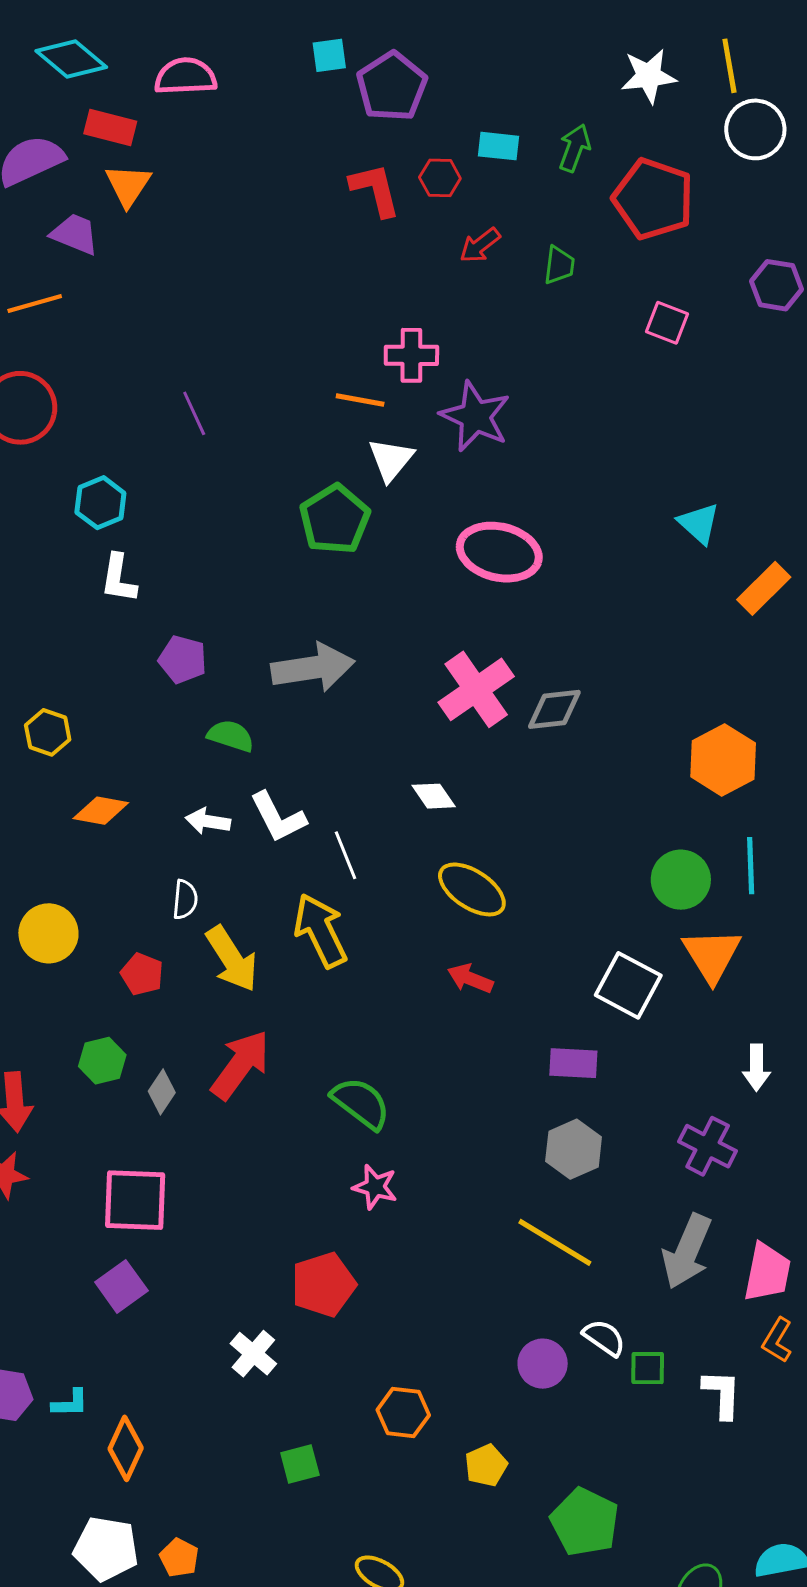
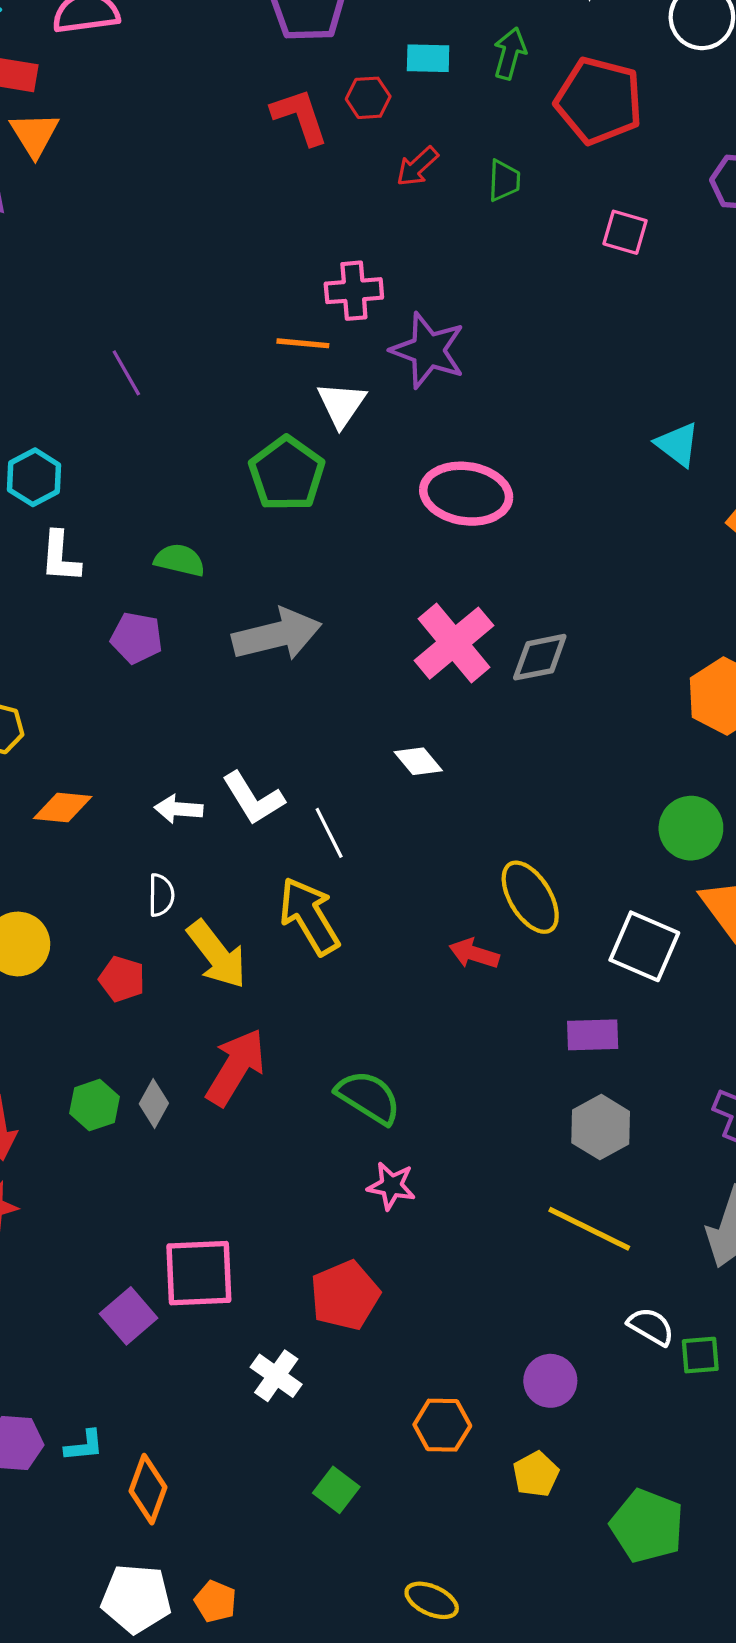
green semicircle: (231, 736) -> (180, 560), moved
yellow ellipse: (472, 889) -> (530, 897), moved, turned 30
green hexagon: (102, 1061) -> (94, 1105), moved
pink square: (135, 1200) -> (199, 1273), moved
purple circle: (543, 1364) -> (550, 1381), moved
green square: (300, 1464) -> (336, 1490), turned -33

== == ==

Where the material contains pictures, leave them out and copy the rest verbatim.

green semicircle: (231, 736) -> (180, 560), moved
yellow ellipse: (472, 889) -> (530, 897), moved, turned 30
green hexagon: (102, 1061) -> (94, 1105), moved
pink square: (135, 1200) -> (199, 1273), moved
purple circle: (543, 1364) -> (550, 1381), moved
green square: (300, 1464) -> (336, 1490), turned -33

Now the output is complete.